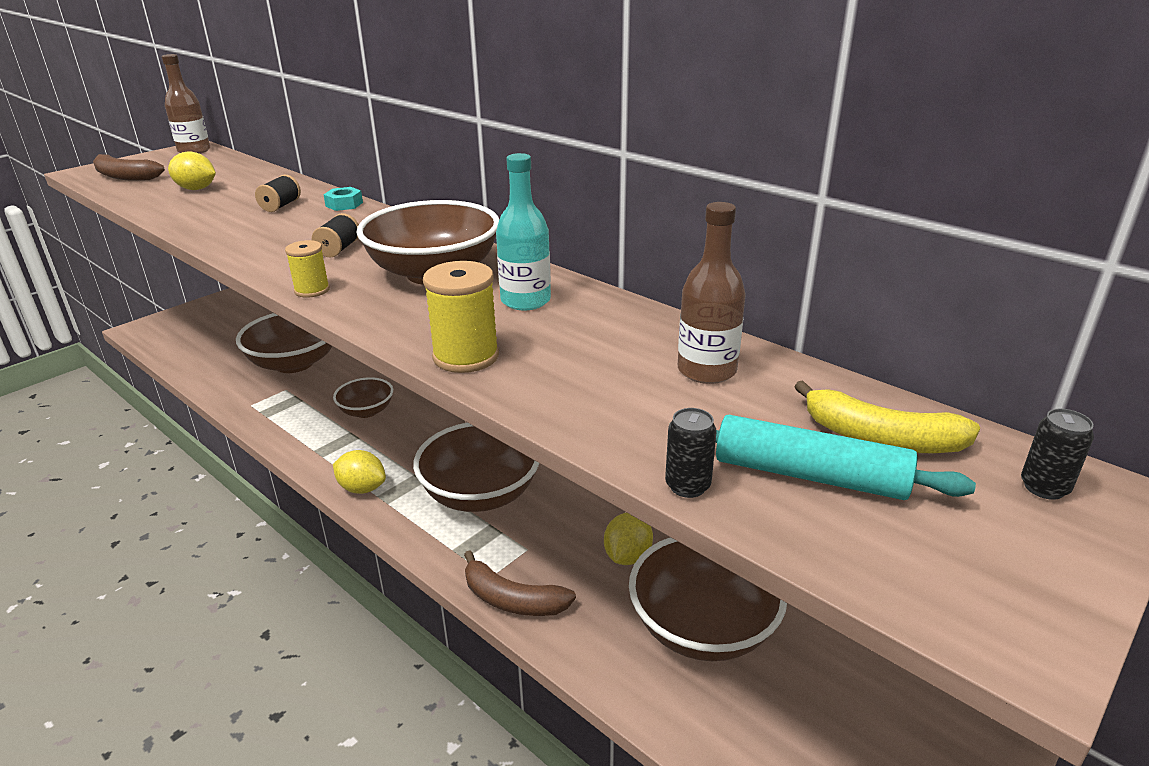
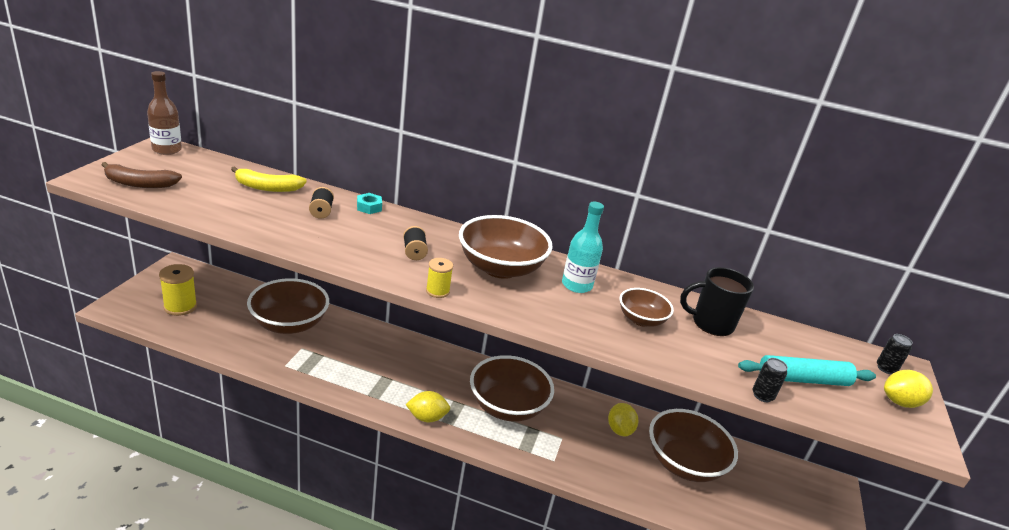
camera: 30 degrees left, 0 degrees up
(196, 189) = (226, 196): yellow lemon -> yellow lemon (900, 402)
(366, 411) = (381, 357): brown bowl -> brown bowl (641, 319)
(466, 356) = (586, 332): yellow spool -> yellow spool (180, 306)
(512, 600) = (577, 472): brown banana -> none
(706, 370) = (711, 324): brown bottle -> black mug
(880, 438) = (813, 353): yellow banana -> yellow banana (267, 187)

--------------------------------------------------

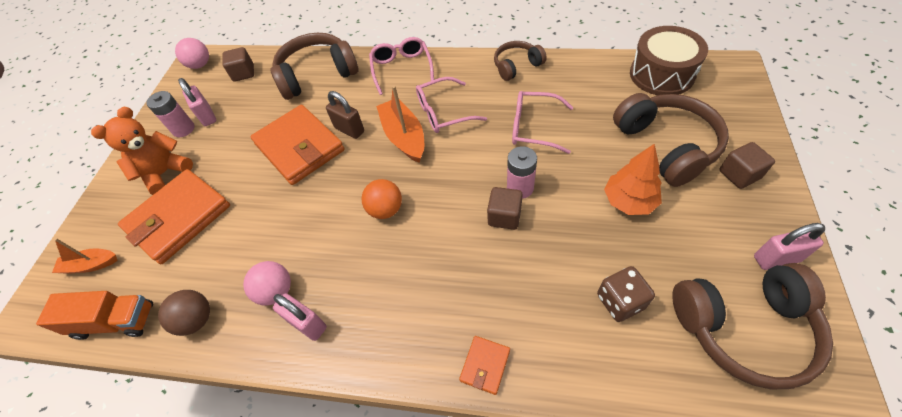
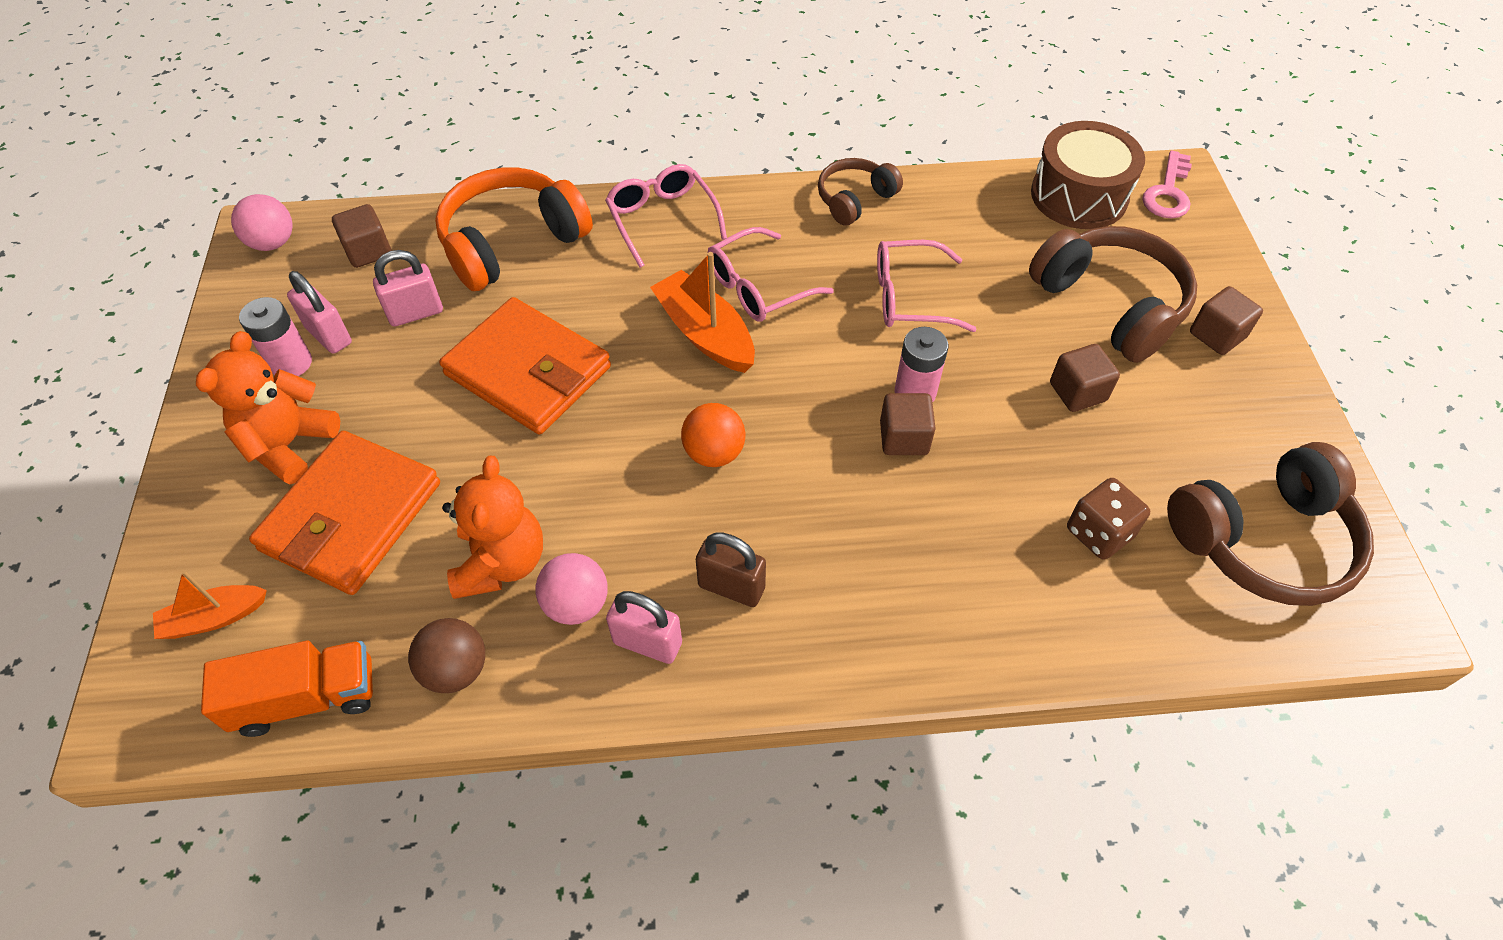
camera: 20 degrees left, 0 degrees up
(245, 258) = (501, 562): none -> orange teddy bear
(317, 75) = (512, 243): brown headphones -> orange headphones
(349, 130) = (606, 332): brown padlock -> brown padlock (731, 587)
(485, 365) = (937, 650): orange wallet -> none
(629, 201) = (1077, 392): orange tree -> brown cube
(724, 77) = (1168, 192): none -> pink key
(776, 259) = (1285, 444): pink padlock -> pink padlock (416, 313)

--------------------------------------------------

== Work item ==
Copy out, exactly and alone, the lines of the entries above between the ones holding "camera: 30 degrees left, 0 degrees up" and "(880, 438) = (813, 353): yellow", inclusive.

== Your response ==
camera: 30 degrees left, 0 degrees up
(196, 189) = (226, 196): yellow lemon -> yellow lemon (900, 402)
(366, 411) = (381, 357): brown bowl -> brown bowl (641, 319)
(466, 356) = (586, 332): yellow spool -> yellow spool (180, 306)
(512, 600) = (577, 472): brown banana -> none
(706, 370) = (711, 324): brown bottle -> black mug
(880, 438) = (813, 353): yellow banana -> yellow banana (267, 187)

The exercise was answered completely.